▶ **Exercise requirements**
Please count the lines in the rows below that contain the string "tuplet" and reply with only that number.

***

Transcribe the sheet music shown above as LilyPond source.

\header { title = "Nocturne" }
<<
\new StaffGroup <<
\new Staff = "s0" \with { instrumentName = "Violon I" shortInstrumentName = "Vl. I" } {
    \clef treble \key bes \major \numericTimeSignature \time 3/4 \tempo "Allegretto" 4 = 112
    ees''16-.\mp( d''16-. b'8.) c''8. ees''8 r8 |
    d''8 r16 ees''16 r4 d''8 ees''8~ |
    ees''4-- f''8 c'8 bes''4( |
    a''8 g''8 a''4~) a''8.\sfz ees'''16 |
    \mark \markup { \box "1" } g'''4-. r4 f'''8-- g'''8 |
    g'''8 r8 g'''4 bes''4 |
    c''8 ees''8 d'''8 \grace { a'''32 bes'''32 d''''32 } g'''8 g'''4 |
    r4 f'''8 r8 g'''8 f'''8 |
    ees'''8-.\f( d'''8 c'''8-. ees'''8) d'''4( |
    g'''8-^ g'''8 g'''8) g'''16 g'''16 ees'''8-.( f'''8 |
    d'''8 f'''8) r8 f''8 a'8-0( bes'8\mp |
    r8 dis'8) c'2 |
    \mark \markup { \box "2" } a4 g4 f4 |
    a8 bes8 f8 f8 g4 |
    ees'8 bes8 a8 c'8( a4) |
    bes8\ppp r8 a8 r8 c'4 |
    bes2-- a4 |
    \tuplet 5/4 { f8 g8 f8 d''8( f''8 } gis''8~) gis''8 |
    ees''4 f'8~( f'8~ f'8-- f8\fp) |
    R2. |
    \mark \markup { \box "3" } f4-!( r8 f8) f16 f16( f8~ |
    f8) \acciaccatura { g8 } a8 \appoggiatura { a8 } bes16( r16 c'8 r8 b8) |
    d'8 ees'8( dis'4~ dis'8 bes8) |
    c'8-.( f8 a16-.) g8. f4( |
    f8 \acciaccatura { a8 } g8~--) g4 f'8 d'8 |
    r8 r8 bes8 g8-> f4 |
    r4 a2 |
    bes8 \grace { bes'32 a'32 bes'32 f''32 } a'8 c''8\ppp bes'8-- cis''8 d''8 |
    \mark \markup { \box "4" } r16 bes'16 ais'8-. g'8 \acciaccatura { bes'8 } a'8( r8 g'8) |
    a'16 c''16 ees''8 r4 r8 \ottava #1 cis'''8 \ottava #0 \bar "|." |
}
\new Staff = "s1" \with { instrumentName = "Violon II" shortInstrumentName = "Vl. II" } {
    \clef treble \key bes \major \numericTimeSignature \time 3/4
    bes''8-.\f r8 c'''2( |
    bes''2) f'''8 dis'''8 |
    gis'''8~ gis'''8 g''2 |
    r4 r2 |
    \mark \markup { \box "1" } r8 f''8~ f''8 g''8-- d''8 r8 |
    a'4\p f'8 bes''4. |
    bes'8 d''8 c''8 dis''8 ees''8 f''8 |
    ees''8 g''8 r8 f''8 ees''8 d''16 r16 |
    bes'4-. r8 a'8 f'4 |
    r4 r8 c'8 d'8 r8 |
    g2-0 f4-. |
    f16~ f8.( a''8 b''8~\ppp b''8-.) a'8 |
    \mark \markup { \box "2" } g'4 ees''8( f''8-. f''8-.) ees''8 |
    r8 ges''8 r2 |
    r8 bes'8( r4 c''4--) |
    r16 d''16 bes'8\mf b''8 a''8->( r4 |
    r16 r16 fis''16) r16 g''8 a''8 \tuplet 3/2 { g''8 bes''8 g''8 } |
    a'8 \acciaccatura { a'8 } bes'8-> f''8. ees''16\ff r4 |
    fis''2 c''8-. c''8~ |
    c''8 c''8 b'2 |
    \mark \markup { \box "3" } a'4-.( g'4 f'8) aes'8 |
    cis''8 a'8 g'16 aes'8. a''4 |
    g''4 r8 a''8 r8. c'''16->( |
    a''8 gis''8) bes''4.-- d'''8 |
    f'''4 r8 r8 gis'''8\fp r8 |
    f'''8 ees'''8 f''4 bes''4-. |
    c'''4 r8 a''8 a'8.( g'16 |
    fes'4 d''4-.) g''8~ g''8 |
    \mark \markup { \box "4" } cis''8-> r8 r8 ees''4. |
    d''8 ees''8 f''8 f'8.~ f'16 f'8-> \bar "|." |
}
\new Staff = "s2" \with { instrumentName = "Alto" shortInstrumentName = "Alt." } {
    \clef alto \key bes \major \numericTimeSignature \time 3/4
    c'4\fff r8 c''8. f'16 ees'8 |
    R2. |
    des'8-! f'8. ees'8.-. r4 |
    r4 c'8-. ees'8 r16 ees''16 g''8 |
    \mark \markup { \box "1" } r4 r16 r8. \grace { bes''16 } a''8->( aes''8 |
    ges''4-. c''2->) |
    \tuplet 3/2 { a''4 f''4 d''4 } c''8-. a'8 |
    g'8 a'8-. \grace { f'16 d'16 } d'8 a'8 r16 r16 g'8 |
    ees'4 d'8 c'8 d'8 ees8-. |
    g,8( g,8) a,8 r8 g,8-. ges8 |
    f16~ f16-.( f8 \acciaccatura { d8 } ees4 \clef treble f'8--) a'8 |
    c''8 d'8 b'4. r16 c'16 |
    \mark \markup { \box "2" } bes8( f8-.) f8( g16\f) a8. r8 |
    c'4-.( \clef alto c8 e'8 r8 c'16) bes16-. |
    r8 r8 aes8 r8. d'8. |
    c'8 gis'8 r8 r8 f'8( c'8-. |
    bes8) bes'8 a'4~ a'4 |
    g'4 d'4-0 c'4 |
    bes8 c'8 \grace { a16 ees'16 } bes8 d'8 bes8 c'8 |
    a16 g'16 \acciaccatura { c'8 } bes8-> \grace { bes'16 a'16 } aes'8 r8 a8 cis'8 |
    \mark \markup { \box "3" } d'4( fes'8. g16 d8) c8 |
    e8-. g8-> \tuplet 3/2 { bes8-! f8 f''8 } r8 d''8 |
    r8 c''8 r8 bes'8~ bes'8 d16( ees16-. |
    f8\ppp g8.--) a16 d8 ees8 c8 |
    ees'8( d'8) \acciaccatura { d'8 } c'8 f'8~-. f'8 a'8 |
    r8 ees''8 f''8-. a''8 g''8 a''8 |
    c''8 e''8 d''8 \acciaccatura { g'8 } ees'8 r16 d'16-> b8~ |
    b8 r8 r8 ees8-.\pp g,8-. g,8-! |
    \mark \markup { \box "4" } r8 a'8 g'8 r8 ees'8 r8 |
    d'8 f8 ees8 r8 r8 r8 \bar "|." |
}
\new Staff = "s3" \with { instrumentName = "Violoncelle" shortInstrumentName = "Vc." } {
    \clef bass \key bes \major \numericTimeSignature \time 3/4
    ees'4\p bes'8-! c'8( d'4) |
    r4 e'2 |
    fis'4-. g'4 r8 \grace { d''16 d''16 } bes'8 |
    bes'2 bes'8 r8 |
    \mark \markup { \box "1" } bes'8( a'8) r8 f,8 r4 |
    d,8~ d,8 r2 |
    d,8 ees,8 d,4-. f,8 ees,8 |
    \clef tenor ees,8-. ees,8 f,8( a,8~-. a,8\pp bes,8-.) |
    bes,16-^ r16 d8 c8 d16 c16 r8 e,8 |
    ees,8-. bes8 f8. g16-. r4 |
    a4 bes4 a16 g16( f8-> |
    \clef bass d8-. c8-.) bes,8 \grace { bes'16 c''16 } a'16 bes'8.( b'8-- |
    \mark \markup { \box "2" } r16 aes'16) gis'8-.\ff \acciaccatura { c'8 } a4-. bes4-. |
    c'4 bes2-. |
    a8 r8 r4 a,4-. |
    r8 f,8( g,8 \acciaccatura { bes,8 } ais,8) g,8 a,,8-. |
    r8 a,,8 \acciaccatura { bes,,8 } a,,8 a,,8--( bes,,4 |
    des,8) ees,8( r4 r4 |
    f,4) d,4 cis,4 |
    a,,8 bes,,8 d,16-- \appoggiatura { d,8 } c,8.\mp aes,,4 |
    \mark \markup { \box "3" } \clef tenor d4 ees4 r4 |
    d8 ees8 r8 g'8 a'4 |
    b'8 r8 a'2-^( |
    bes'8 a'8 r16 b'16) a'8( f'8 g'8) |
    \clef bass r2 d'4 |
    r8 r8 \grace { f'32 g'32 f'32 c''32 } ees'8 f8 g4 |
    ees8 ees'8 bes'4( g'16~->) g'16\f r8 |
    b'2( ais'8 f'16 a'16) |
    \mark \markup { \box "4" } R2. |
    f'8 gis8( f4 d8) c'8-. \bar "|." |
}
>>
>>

***

▶ **Solution**
4